[Data records]
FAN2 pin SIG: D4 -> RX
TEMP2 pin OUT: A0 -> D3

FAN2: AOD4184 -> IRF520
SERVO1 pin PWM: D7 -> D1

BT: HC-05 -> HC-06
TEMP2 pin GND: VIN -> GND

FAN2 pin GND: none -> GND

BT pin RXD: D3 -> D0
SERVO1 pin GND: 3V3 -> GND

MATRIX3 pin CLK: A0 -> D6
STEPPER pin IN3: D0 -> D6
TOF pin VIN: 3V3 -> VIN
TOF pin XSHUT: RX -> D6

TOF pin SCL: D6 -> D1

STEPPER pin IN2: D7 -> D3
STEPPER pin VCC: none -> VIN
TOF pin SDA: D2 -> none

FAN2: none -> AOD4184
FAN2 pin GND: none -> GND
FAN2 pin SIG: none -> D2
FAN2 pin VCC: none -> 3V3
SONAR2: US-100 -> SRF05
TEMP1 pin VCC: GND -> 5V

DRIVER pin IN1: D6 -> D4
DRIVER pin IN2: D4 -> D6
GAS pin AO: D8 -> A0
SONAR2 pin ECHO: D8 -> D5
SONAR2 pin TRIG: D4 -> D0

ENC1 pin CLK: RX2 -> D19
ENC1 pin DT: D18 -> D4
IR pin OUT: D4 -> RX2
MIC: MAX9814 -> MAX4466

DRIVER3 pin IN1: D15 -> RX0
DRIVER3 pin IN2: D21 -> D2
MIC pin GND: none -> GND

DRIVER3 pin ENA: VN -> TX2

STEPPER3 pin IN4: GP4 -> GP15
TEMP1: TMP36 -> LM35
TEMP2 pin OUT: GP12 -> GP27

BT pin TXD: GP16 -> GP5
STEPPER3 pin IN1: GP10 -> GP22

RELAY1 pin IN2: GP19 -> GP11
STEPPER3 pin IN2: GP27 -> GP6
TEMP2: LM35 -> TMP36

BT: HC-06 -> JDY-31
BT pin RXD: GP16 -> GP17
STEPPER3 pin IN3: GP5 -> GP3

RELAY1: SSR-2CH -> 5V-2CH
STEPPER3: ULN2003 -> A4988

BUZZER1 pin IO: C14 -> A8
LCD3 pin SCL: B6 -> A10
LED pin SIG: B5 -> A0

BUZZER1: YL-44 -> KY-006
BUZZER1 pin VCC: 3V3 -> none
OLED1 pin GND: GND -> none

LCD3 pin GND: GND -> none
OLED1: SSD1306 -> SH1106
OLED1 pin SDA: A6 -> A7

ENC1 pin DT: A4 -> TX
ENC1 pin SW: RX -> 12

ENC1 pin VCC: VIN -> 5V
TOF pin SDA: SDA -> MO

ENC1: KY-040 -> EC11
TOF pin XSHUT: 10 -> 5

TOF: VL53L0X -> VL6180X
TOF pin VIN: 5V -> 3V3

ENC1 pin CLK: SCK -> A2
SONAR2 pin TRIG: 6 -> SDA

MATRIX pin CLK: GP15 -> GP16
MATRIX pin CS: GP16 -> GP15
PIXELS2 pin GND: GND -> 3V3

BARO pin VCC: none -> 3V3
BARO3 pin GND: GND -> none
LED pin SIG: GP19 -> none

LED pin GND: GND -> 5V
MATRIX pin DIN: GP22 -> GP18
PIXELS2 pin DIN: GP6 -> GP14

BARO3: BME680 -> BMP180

[EXERCISE REQUIREMENTS]
All of the entries above must be transcribed exactly.

[RESULT FOR THIS TASK]
FAN2 pin SIG: D4 -> RX
TEMP2 pin OUT: A0 -> D3

FAN2: AOD4184 -> IRF520
SERVO1 pin PWM: D7 -> D1

BT: HC-05 -> HC-06
TEMP2 pin GND: VIN -> GND

FAN2 pin GND: none -> GND

BT pin RXD: D3 -> D0
SERVO1 pin GND: 3V3 -> GND

MATRIX3 pin CLK: A0 -> D6
STEPPER pin IN3: D0 -> D6
TOF pin VIN: 3V3 -> VIN
TOF pin XSHUT: RX -> D6

TOF pin SCL: D6 -> D1

STEPPER pin IN2: D7 -> D3
STEPPER pin VCC: none -> VIN
TOF pin SDA: D2 -> none

FAN2: none -> AOD4184
FAN2 pin GND: none -> GND
FAN2 pin SIG: none -> D2
FAN2 pin VCC: none -> 3V3
SONAR2: US-100 -> SRF05
TEMP1 pin VCC: GND -> 5V

DRIVER pin IN1: D6 -> D4
DRIVER pin IN2: D4 -> D6
GAS pin AO: D8 -> A0
SONAR2 pin ECHO: D8 -> D5
SONAR2 pin TRIG: D4 -> D0

ENC1 pin CLK: RX2 -> D19
ENC1 pin DT: D18 -> D4
IR pin OUT: D4 -> RX2
MIC: MAX9814 -> MAX4466

DRIVER3 pin IN1: D15 -> RX0
DRIVER3 pin IN2: D21 -> D2
MIC pin GND: none -> GND

DRIVER3 pin ENA: VN -> TX2

STEPPER3 pin IN4: GP4 -> GP15
TEMP1: TMP36 -> LM35
TEMP2 pin OUT: GP12 -> GP27

BT pin TXD: GP16 -> GP5
STEPPER3 pin IN1: GP10 -> GP22

RELAY1 pin IN2: GP19 -> GP11
STEPPER3 pin IN2: GP27 -> GP6
TEMP2: LM35 -> TMP36

BT: HC-06 -> JDY-31
BT pin RXD: GP16 -> GP17
STEPPER3 pin IN3: GP5 -> GP3

RELAY1: SSR-2CH -> 5V-2CH
STEPPER3: ULN2003 -> A4988

BUZZER1 pin IO: C14 -> A8
LCD3 pin SCL: B6 -> A10
LED pin SIG: B5 -> A0

BUZZER1: YL-44 -> KY-006
BUZZER1 pin VCC: 3V3 -> none
OLED1 pin GND: GND -> none

LCD3 pin GND: GND -> none
OLED1: SSD1306 -> SH1106
OLED1 pin SDA: A6 -> A7

ENC1 pin DT: A4 -> TX
ENC1 pin SW: RX -> 12

ENC1 pin VCC: VIN -> 5V
TOF pin SDA: SDA -> MO

ENC1: KY-040 -> EC11
TOF pin XSHUT: 10 -> 5

TOF: VL53L0X -> VL6180X
TOF pin VIN: 5V -> 3V3

ENC1 pin CLK: SCK -> A2
SONAR2 pin TRIG: 6 -> SDA

MATRIX pin CLK: GP15 -> GP16
MATRIX pin CS: GP16 -> GP15
PIXELS2 pin GND: GND -> 3V3

BARO pin VCC: none -> 3V3
BARO3 pin GND: GND -> none
LED pin SIG: GP19 -> none

LED pin GND: GND -> 5V
MATRIX pin DIN: GP22 -> GP18
PIXELS2 pin DIN: GP6 -> GP14

BARO3: BME680 -> BMP180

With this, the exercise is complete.